_Exercise goal_. All entries below are to be reproduced precisely as they stand, without the pictures.

+++ Information +++

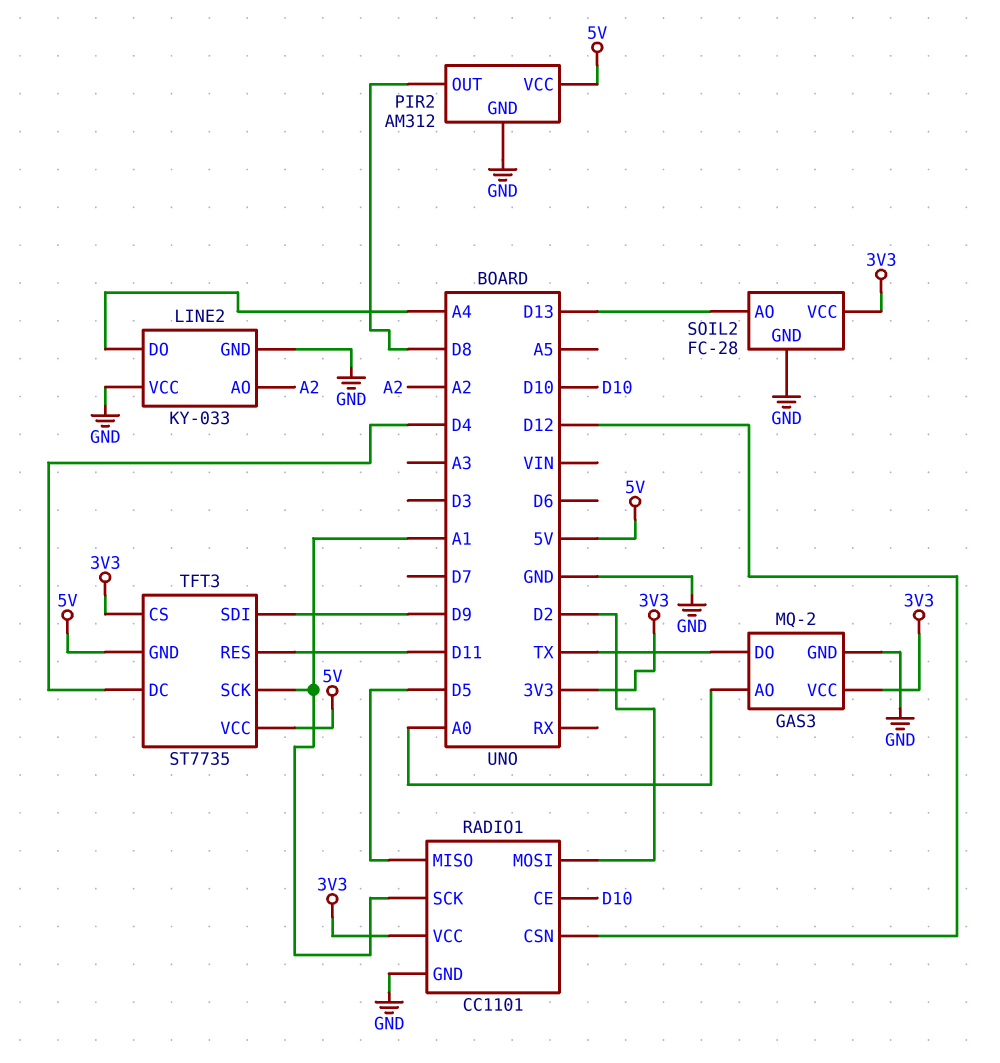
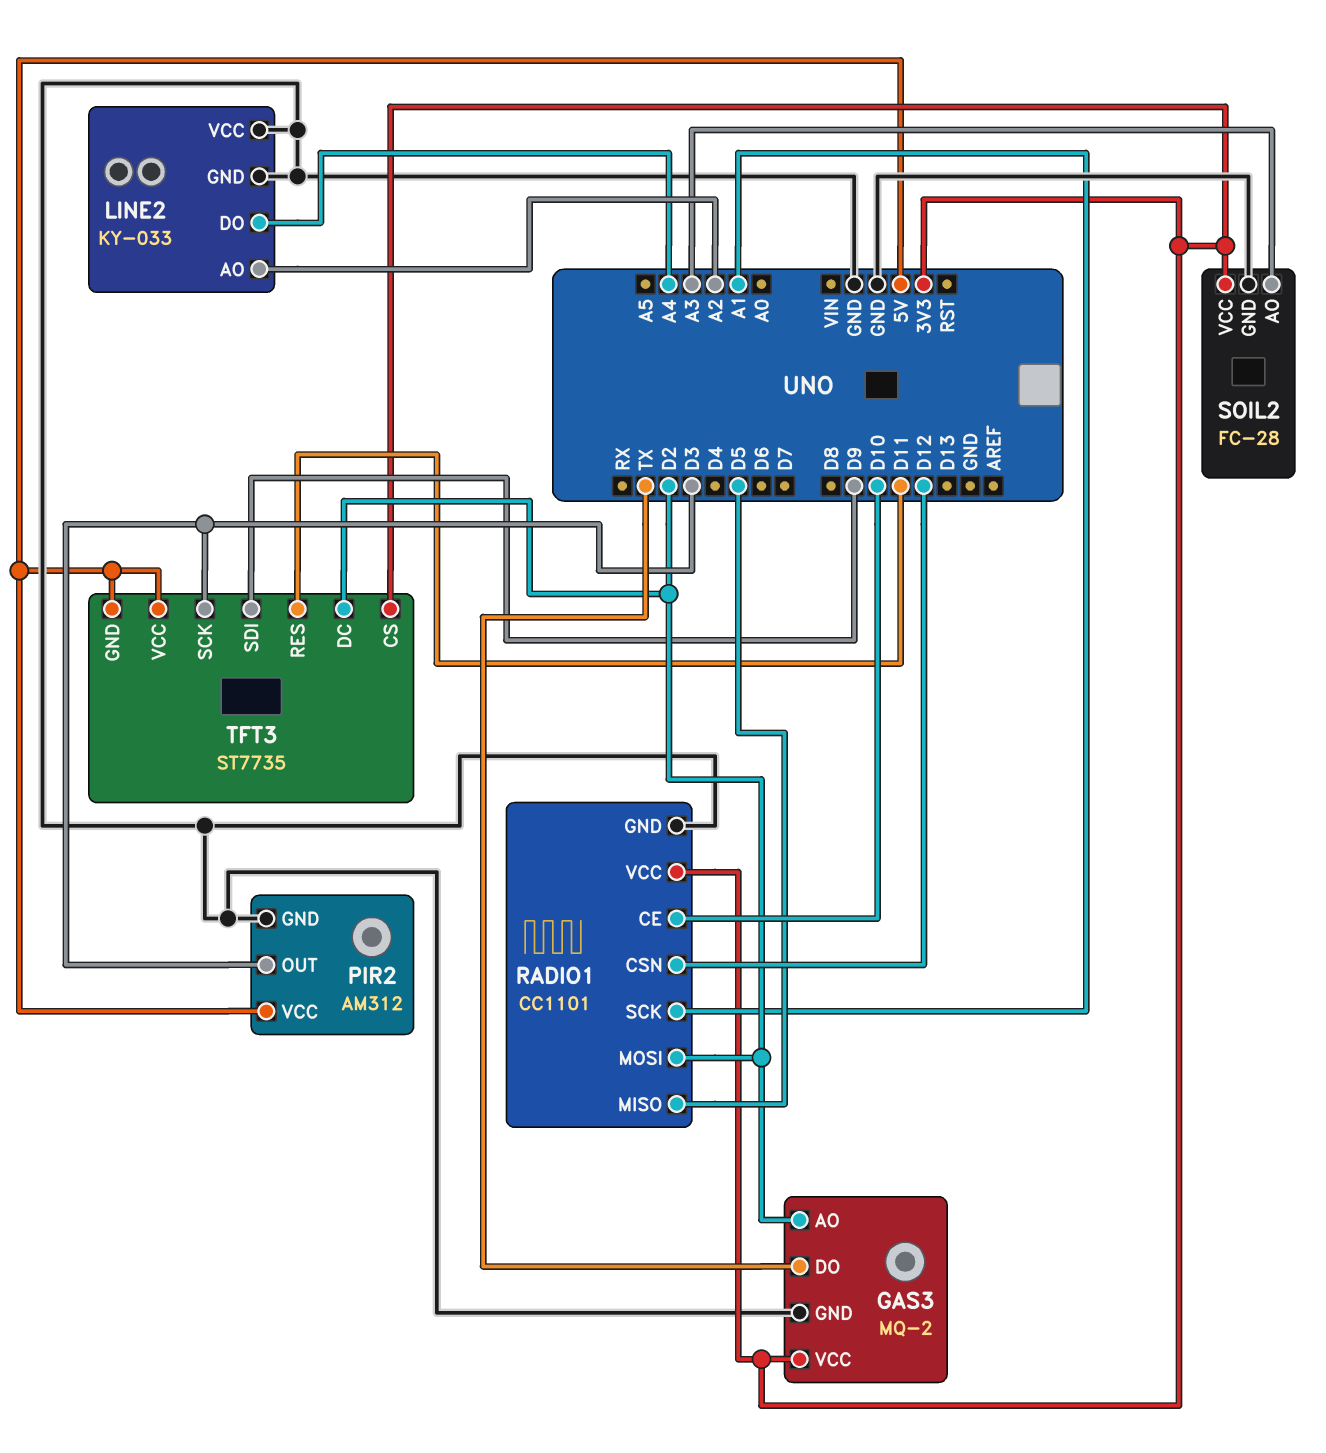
GAS3 pin AO: A0 -> D2
PIR2 pin OUT: D8 -> D3
SOIL2 pin AO: D13 -> A3
TFT3 pin DC: D4 -> D2
TFT3 pin SCK: A1 -> D3

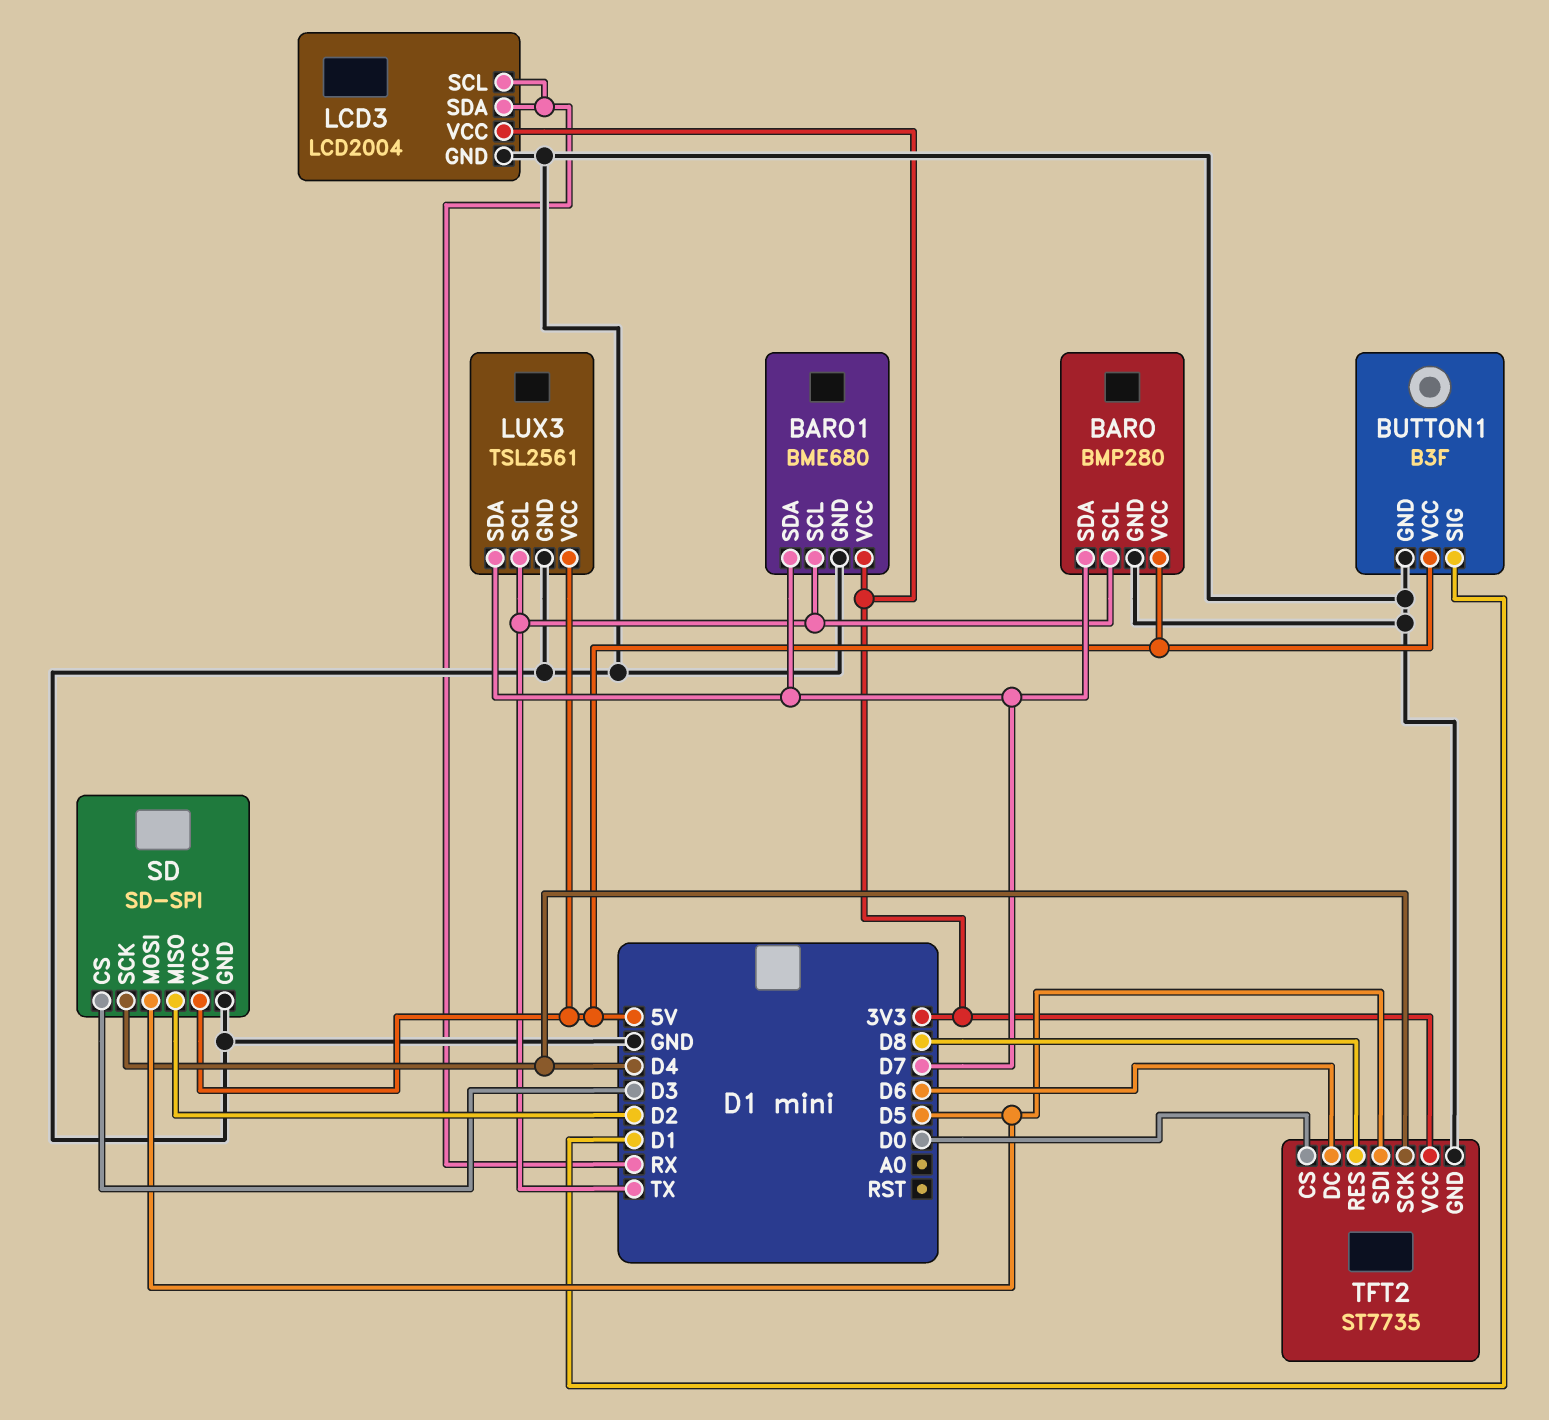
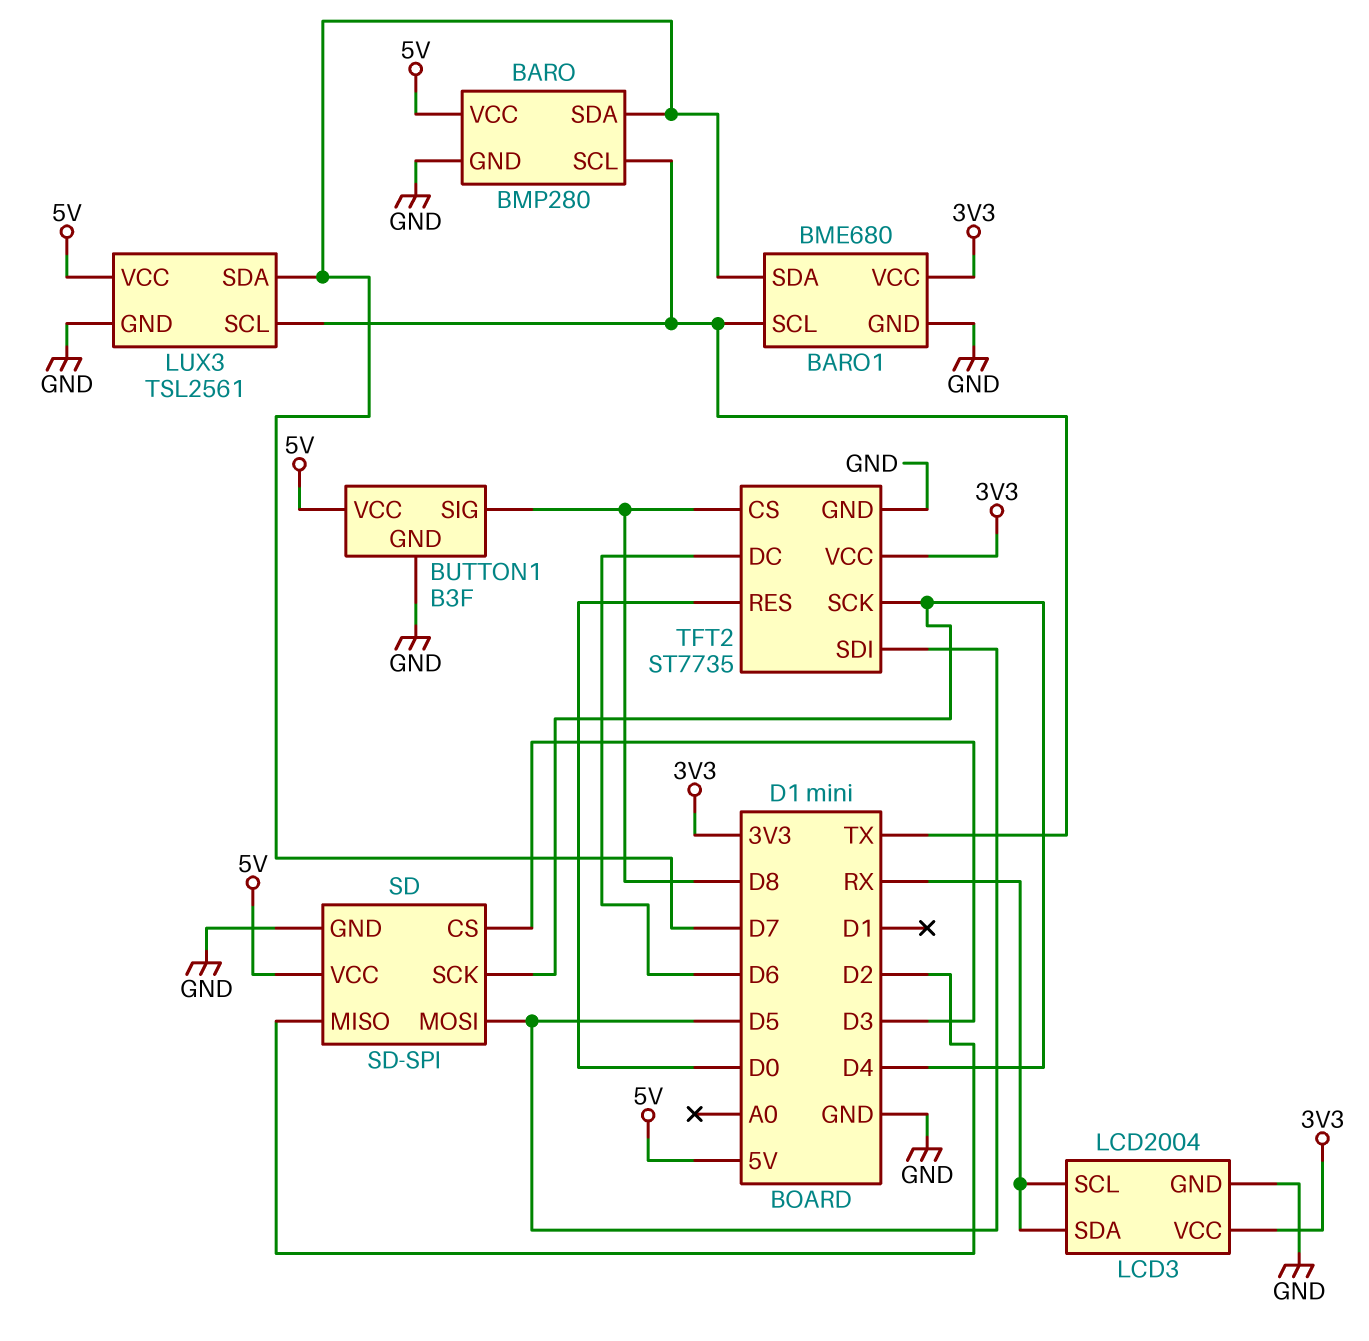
BUTTON1 pin SIG: D1 -> D8
TFT2 pin CS: D0 -> D8
TFT2 pin RES: D8 -> D0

+++

_Solution to this exercise_.
GAS3 pin AO: A0 -> D2
PIR2 pin OUT: D8 -> D3
SOIL2 pin AO: D13 -> A3
TFT3 pin DC: D4 -> D2
TFT3 pin SCK: A1 -> D3

BUTTON1 pin SIG: D1 -> D8
TFT2 pin CS: D0 -> D8
TFT2 pin RES: D8 -> D0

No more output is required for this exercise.